WHAT IS BEING ASKED →
Skip the images and repeat every entry word for word.

Scene difference descriptions:
>>>>>
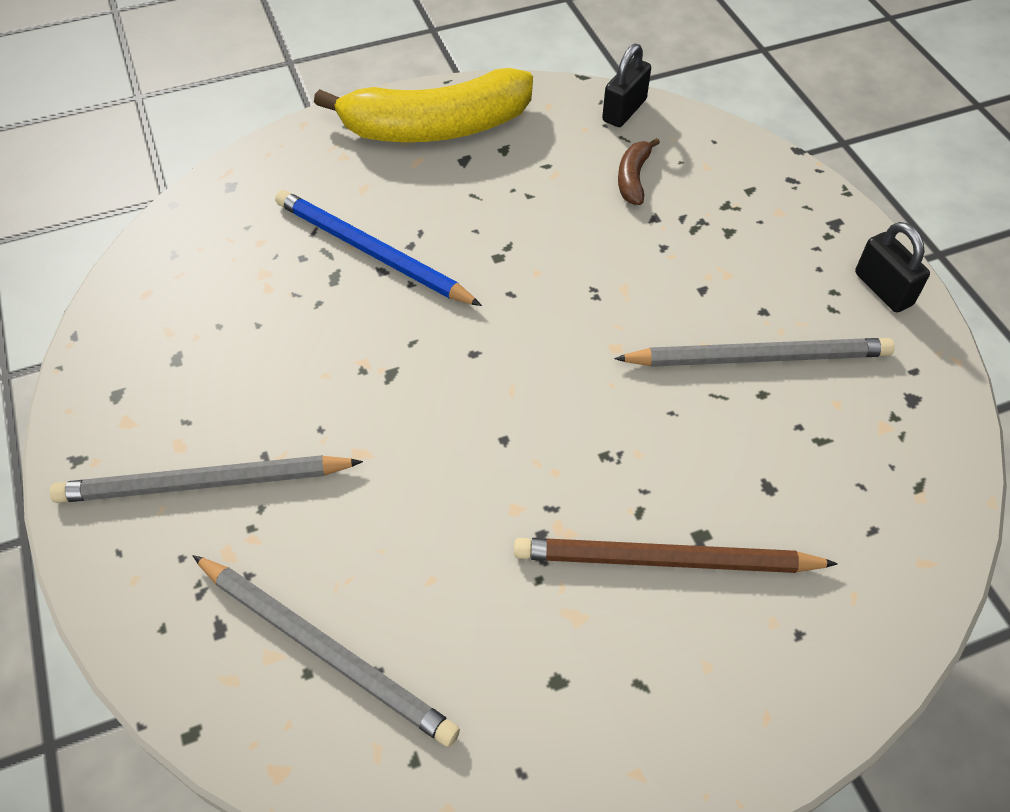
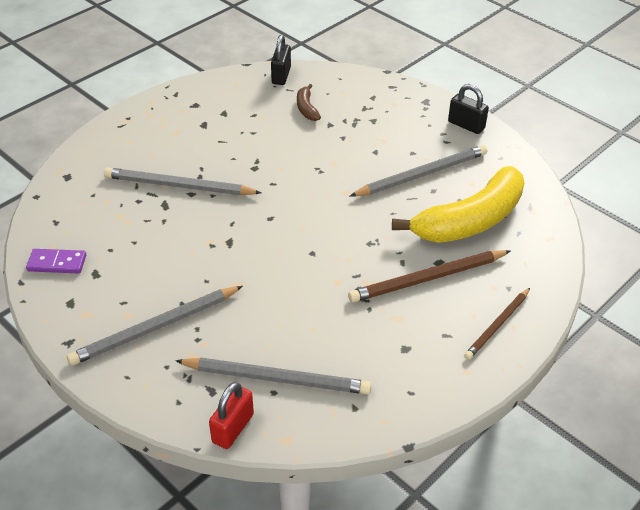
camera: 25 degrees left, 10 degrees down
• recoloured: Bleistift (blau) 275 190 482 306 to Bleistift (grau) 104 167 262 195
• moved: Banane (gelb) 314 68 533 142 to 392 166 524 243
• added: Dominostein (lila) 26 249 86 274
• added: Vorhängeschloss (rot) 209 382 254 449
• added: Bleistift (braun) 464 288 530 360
<<<<<
TASK SOLUTION →
camera: 25 degrees left, 10 degrees down
• recoloured: Bleistift (blau) 275 190 482 306 to Bleistift (grau) 104 167 262 195
• moved: Banane (gelb) 314 68 533 142 to 392 166 524 243
• added: Dominostein (lila) 26 249 86 274
• added: Vorhängeschloss (rot) 209 382 254 449
• added: Bleistift (braun) 464 288 530 360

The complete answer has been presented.